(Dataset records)
=== Section Start ===
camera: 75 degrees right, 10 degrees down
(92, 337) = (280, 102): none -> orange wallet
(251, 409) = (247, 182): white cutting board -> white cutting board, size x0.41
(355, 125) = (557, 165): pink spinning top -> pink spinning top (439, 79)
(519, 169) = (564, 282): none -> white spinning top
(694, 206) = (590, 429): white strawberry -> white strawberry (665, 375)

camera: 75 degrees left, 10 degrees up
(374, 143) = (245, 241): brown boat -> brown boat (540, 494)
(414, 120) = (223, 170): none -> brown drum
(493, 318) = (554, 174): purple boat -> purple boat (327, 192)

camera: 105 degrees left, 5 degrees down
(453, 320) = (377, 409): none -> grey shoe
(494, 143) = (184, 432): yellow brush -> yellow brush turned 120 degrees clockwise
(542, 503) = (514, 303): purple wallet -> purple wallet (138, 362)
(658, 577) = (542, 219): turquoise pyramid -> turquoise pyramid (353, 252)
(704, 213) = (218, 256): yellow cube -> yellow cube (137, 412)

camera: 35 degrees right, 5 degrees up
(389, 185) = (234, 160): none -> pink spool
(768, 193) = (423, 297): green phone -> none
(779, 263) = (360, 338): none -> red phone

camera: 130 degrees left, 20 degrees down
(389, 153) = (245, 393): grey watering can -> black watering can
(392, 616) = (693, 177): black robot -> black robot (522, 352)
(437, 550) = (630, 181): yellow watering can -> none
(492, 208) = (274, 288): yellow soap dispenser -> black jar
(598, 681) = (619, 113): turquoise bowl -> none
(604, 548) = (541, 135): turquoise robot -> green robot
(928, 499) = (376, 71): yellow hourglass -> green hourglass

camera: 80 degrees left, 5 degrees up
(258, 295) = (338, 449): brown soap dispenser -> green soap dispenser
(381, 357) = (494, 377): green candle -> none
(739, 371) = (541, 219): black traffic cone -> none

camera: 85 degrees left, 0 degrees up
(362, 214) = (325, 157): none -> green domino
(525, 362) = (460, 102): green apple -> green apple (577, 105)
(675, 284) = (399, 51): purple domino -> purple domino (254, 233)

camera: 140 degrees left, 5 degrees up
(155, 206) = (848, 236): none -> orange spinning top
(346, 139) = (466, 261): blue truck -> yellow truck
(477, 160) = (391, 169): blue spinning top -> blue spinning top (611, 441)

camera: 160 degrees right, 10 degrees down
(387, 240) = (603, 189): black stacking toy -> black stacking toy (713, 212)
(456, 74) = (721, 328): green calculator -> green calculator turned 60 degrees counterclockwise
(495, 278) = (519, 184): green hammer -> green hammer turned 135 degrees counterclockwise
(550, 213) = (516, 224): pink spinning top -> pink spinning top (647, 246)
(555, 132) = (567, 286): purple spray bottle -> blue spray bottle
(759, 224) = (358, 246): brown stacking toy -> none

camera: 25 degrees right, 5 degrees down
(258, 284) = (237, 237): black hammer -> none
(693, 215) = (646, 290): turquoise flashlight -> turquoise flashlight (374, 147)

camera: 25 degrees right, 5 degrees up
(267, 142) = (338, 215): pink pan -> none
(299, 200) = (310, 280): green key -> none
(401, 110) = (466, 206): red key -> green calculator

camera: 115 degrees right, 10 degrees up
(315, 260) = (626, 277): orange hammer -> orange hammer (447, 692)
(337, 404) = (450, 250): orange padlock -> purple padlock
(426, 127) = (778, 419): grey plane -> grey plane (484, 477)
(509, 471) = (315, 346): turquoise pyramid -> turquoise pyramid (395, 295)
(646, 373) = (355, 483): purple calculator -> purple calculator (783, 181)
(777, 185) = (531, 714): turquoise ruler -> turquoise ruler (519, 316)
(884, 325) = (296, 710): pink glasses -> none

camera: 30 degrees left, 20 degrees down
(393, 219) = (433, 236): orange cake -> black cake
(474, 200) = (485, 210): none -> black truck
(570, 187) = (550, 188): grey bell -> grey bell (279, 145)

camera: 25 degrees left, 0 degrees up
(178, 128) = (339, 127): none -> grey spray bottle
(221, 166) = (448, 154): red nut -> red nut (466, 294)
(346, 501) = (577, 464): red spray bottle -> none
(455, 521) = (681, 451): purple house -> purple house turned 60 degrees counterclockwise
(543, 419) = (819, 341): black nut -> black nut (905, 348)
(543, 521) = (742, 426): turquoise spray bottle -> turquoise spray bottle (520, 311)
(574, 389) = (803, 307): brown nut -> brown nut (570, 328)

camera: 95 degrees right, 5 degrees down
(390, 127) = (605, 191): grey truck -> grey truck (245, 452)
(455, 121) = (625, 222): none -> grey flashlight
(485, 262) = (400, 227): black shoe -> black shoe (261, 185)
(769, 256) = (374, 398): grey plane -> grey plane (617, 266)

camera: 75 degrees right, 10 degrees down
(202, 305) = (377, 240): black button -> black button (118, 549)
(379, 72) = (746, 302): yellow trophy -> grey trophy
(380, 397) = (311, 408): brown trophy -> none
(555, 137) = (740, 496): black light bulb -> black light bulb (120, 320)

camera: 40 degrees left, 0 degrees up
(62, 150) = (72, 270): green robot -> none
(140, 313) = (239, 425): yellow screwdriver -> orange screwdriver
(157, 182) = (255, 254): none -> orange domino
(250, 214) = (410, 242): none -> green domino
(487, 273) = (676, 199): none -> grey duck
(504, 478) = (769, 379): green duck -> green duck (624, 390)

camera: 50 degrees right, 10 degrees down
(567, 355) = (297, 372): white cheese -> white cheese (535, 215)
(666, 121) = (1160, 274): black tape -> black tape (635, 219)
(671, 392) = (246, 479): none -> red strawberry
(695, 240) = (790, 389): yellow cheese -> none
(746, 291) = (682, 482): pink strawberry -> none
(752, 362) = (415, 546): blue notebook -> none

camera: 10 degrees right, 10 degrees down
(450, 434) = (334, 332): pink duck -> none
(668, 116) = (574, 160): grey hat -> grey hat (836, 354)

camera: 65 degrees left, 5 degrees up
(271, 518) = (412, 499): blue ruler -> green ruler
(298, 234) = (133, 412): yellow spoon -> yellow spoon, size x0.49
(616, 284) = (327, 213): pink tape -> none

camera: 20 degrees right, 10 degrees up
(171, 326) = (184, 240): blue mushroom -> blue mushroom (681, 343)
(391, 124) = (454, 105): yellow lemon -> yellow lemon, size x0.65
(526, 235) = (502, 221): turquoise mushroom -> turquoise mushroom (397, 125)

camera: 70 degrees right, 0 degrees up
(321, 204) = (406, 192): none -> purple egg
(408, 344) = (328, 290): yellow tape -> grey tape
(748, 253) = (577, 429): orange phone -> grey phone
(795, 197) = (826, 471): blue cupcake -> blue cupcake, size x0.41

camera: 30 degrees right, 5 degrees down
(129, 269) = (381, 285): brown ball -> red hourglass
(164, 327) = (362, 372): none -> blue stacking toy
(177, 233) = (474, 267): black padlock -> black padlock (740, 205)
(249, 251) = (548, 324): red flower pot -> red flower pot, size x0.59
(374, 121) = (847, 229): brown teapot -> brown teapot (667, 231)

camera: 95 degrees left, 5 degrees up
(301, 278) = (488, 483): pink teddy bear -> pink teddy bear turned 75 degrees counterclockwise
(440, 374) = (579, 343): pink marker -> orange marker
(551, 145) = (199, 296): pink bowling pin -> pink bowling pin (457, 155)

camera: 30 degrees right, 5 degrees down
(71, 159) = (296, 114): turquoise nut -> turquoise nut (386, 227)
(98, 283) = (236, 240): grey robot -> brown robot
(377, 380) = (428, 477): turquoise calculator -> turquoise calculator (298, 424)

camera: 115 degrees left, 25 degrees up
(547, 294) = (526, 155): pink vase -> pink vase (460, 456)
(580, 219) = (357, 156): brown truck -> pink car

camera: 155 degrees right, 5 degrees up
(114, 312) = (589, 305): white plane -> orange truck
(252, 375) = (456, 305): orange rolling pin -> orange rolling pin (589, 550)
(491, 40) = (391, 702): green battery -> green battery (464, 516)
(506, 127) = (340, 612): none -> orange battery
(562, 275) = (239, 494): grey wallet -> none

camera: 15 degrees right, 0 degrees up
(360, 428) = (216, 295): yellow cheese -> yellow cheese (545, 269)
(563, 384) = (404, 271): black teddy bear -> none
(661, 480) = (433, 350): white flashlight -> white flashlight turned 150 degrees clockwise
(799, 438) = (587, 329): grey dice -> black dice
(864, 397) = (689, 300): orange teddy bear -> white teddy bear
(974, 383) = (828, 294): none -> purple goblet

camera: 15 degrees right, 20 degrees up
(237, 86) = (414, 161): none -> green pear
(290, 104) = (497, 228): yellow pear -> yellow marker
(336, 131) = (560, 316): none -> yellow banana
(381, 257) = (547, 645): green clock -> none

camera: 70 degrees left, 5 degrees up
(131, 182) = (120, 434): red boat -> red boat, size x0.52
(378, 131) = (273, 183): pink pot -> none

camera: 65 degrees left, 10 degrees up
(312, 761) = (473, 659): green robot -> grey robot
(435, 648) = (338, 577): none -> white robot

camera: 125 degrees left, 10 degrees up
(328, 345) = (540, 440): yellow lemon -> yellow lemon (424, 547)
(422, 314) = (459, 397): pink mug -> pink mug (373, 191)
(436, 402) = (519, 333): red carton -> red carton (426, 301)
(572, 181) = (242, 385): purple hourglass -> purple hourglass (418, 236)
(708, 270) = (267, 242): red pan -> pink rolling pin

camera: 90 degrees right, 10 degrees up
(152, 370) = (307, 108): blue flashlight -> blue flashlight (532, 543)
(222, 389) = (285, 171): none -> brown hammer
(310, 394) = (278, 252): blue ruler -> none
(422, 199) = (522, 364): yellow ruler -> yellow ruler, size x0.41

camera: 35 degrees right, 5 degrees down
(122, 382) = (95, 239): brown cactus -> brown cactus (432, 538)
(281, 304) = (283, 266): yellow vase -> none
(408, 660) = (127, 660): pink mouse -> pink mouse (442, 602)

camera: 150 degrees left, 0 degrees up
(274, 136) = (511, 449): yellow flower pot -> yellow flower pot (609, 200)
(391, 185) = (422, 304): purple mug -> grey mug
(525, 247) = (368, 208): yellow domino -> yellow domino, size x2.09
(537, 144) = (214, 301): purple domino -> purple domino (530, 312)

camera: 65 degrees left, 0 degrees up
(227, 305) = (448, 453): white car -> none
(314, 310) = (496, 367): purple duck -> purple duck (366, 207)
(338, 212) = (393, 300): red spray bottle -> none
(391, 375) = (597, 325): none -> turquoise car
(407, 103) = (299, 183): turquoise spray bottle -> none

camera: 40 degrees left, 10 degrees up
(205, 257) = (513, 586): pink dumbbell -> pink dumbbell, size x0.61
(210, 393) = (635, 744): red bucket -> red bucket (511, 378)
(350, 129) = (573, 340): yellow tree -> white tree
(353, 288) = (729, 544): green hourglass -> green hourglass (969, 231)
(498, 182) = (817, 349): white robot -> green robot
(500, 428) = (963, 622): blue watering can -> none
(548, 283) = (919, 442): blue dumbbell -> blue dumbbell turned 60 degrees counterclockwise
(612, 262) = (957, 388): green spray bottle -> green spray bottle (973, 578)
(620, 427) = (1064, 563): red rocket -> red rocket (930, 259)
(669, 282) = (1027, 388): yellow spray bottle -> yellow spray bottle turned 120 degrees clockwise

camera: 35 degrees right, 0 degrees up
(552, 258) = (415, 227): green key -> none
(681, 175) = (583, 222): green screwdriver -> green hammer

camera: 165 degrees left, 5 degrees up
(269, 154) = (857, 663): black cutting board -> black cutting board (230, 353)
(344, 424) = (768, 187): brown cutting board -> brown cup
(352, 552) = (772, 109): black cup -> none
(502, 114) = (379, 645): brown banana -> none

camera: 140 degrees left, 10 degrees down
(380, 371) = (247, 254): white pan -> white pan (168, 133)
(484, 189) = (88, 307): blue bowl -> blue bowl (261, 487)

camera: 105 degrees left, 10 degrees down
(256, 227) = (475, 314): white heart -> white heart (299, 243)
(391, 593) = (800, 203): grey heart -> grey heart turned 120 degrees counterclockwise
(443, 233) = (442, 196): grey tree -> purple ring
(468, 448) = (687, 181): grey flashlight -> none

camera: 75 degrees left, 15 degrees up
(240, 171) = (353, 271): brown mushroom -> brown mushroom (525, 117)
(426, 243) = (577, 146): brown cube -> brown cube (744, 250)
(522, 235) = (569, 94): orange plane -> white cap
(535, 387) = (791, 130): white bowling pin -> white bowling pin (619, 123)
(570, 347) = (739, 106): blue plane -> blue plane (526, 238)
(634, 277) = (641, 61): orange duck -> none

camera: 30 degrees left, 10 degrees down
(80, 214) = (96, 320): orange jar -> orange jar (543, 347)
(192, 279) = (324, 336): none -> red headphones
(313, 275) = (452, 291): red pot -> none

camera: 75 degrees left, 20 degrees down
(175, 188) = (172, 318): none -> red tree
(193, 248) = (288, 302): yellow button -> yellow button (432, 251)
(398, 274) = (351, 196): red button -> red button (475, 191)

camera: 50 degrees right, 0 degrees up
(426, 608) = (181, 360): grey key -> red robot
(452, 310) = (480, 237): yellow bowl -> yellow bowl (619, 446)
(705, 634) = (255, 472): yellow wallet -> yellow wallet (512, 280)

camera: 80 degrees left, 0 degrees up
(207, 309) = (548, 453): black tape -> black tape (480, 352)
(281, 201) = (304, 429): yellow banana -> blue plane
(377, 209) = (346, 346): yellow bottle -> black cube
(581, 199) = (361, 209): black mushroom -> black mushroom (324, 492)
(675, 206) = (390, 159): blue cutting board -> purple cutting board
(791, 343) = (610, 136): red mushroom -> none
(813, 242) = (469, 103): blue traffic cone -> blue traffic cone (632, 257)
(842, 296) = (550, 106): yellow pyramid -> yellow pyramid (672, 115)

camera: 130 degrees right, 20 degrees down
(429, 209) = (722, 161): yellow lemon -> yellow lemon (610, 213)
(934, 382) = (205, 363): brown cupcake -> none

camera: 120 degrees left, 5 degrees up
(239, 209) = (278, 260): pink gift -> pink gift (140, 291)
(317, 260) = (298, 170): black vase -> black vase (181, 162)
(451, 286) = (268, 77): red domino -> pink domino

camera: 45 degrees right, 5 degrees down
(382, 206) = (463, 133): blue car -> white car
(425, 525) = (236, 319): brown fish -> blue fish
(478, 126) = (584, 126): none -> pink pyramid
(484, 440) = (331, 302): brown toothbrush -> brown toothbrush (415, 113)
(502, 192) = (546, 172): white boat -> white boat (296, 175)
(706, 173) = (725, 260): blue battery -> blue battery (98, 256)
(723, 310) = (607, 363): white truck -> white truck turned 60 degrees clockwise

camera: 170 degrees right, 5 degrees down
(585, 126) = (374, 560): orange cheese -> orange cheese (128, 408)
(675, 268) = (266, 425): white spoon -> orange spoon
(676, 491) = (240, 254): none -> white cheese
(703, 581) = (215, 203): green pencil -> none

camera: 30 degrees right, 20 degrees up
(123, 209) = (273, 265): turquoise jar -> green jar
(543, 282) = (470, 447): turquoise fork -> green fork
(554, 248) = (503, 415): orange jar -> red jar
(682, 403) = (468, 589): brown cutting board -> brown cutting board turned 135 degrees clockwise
=== Section End ===
▶ Your task: Copy out the lines above exactly, beginning at the one that contains "(500, 428) = (963, 622): blue" and ending at the one that contains "(669, 282) = (1027, 388): yellow".

▶ Written response:
(500, 428) = (963, 622): blue watering can -> none
(548, 283) = (919, 442): blue dumbbell -> blue dumbbell turned 60 degrees counterclockwise
(612, 262) = (957, 388): green spray bottle -> green spray bottle (973, 578)
(620, 427) = (1064, 563): red rocket -> red rocket (930, 259)
(669, 282) = (1027, 388): yellow spray bottle -> yellow spray bottle turned 120 degrees clockwise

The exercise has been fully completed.